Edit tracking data
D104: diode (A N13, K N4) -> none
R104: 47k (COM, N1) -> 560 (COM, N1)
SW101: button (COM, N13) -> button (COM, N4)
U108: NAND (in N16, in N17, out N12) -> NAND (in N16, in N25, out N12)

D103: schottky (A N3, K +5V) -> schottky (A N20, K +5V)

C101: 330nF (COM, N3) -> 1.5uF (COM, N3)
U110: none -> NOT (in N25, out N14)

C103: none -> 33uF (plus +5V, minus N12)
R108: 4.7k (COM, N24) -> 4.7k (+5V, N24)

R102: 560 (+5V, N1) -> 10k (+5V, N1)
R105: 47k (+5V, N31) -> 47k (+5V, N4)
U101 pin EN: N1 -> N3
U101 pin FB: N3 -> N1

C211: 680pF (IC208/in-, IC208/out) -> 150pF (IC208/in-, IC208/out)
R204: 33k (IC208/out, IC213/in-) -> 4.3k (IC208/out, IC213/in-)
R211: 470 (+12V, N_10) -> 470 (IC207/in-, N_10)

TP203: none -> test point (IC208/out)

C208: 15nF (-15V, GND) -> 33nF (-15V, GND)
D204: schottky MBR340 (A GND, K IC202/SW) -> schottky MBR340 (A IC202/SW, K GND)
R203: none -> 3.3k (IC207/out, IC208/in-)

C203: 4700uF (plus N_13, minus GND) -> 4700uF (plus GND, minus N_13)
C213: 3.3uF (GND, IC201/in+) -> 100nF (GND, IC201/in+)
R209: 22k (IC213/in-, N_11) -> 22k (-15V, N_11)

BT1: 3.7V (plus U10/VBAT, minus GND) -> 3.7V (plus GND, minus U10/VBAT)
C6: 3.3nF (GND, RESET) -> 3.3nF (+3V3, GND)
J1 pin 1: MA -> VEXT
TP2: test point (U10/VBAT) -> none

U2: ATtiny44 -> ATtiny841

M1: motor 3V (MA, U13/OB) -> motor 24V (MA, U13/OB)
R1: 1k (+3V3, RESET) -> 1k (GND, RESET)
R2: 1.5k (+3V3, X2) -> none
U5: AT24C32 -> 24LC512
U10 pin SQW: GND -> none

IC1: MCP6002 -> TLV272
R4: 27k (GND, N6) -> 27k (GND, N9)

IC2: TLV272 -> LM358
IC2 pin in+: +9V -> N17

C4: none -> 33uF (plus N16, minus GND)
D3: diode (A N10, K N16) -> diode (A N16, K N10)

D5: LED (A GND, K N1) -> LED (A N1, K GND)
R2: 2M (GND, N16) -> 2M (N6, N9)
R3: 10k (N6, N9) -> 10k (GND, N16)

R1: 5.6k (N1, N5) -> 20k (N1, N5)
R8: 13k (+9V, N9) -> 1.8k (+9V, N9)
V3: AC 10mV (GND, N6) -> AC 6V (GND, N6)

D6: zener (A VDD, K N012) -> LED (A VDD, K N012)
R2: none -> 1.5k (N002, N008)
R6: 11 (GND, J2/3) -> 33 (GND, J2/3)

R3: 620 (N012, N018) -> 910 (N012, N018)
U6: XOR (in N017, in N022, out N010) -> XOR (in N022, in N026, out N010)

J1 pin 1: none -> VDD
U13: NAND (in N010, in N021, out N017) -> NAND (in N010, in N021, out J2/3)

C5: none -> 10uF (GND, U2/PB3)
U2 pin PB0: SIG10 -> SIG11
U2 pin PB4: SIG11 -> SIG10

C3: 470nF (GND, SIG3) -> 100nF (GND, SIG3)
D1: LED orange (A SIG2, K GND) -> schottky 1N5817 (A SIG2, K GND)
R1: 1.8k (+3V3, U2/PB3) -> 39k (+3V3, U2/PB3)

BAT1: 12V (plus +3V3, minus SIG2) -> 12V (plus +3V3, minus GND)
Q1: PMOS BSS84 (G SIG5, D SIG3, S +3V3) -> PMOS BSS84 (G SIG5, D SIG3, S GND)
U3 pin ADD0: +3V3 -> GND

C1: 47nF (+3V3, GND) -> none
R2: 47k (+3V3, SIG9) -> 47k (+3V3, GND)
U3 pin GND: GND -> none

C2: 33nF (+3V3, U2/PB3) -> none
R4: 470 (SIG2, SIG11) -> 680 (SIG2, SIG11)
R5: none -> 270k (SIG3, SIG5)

Aim of the exercise:
Every line in the data that holds "test" should be copied out.

Task solution:
TP203: none -> test point (IC208/out)
TP2: test point (U10/VBAT) -> none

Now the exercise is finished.